■ EXERCISE
Every record below is to be restated verbatim, though its images are not.

START SUPPLIED INFORMATION

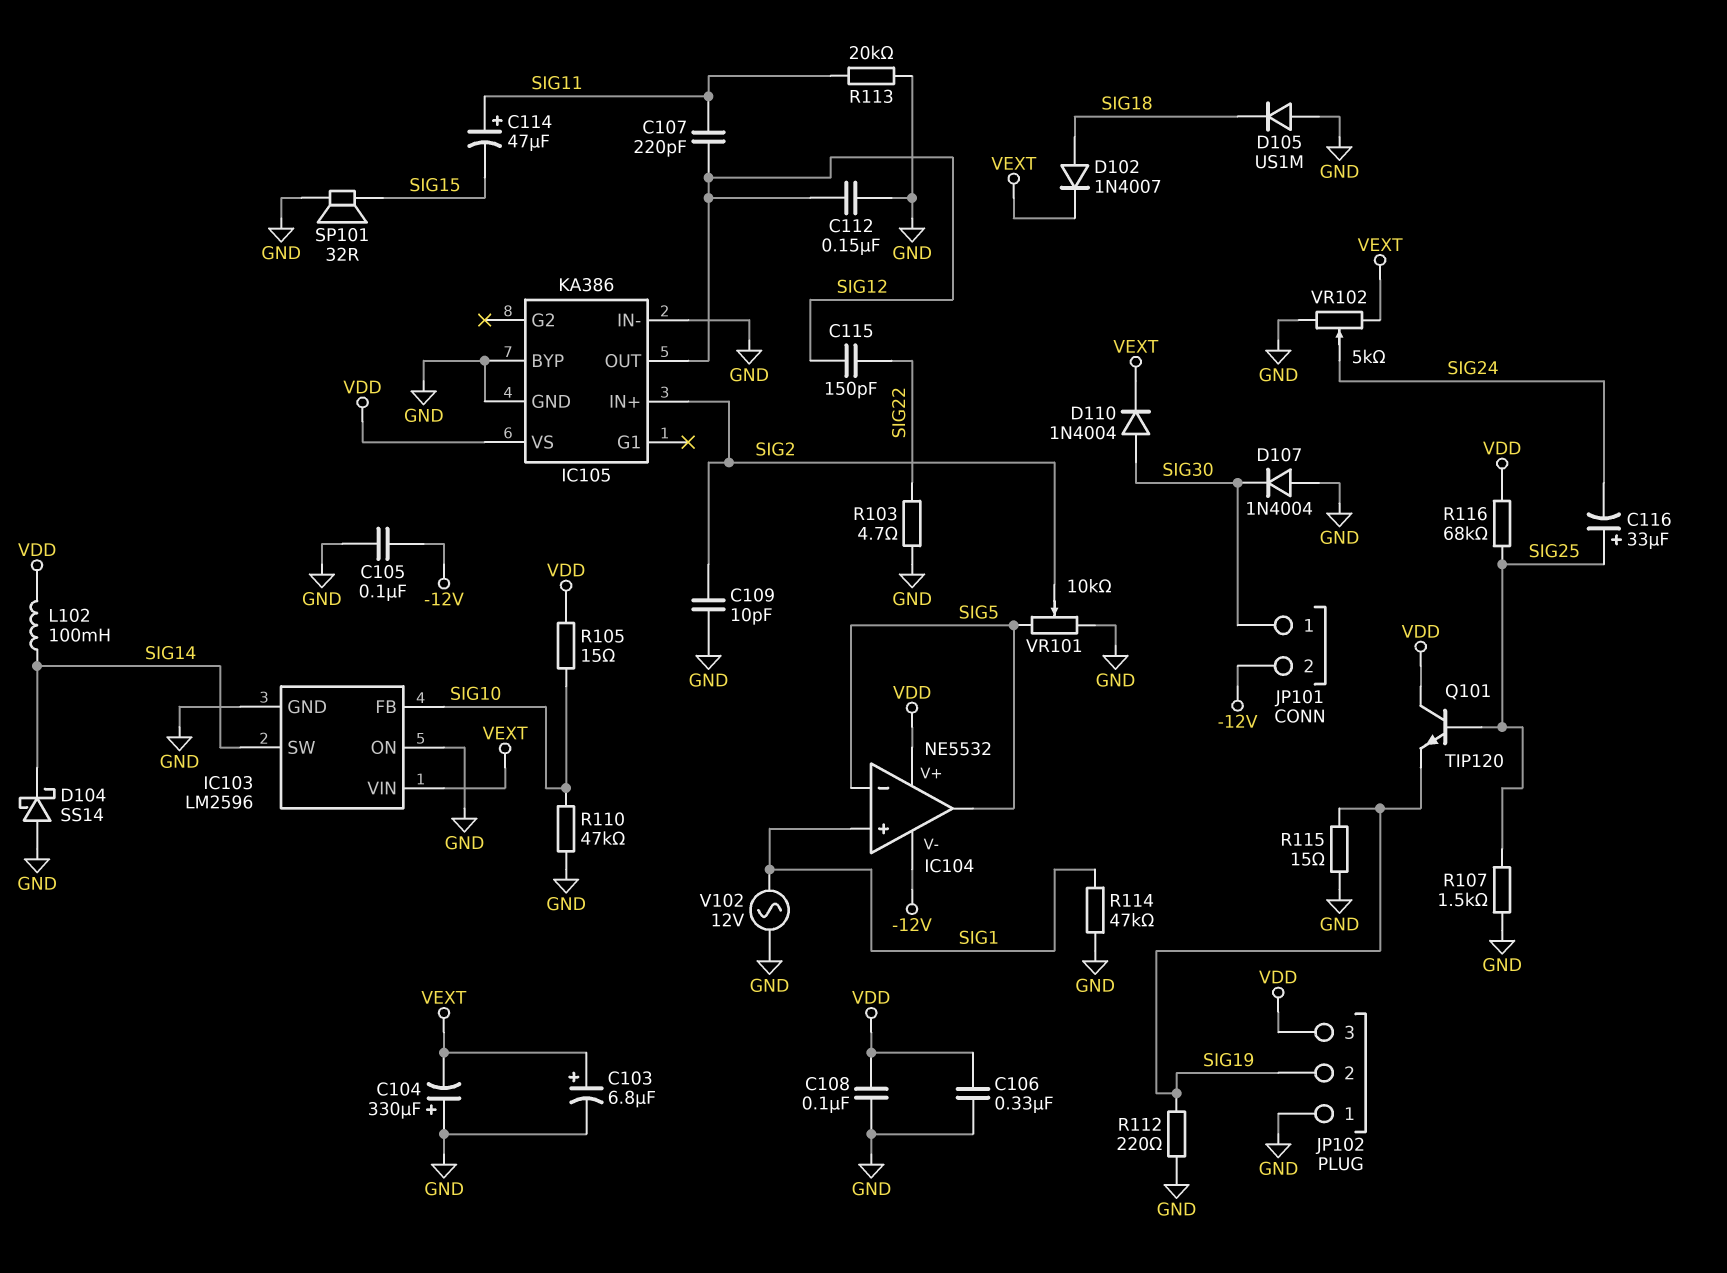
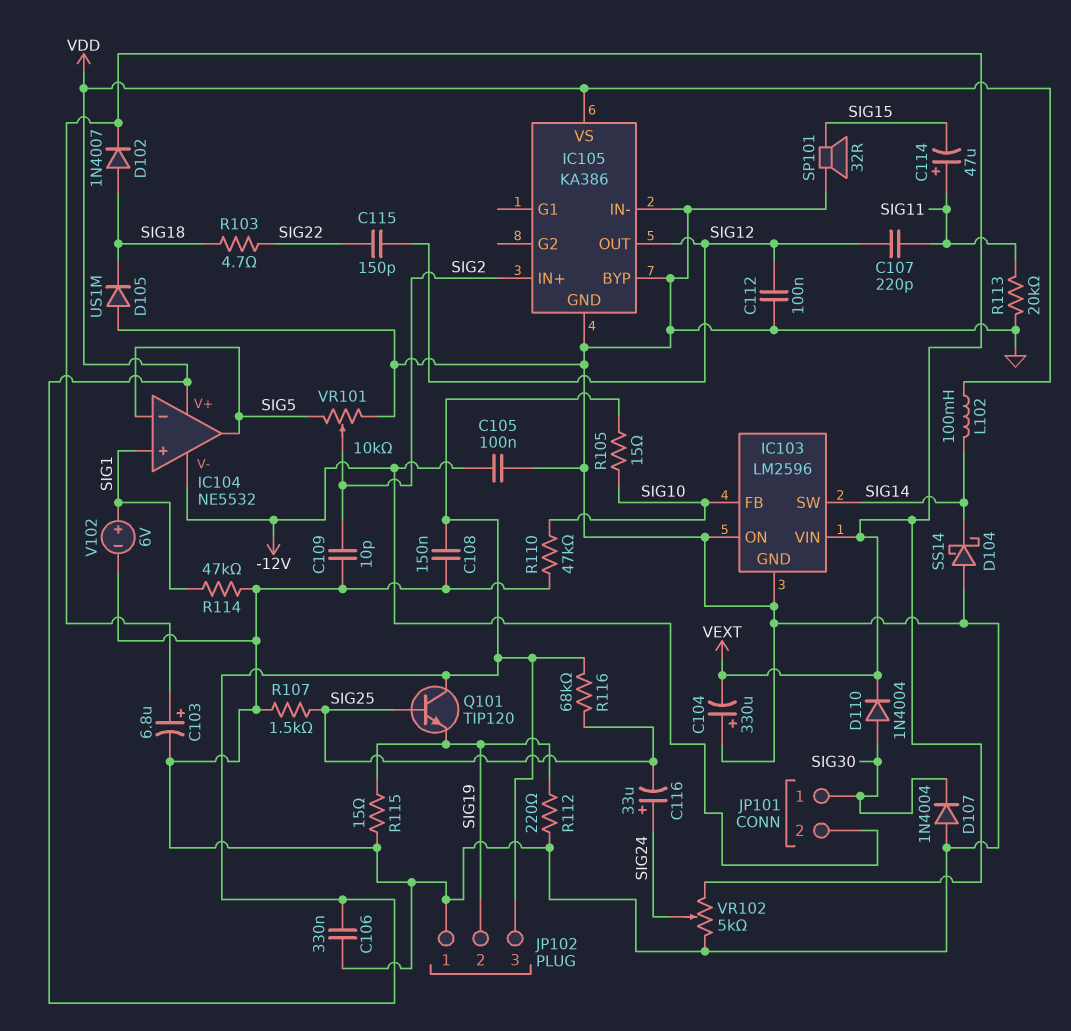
C108: 100nF (GND, VDD) -> 150nF (GND, VDD)
C112: 150nF (GND, SIG12) -> 100nF (GND, SIG12)
C116: 33uF (plus SIG25, minus SIG24) -> 33uF (plus SIG24, minus SIG25)
R103: 4.7 (GND, SIG22) -> 4.7 (SIG18, SIG22)
V102: AC 12V (GND, SIG1) -> 6V (plus SIG1, minus GND)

END SUPPLIED INFORMATION

■ RESPONSE FOR THIS EXERCISE
C108: 100nF (GND, VDD) -> 150nF (GND, VDD)
C112: 150nF (GND, SIG12) -> 100nF (GND, SIG12)
C116: 33uF (plus SIG25, minus SIG24) -> 33uF (plus SIG24, minus SIG25)
R103: 4.7 (GND, SIG22) -> 4.7 (SIG18, SIG22)
V102: AC 12V (GND, SIG1) -> 6V (plus SIG1, minus GND)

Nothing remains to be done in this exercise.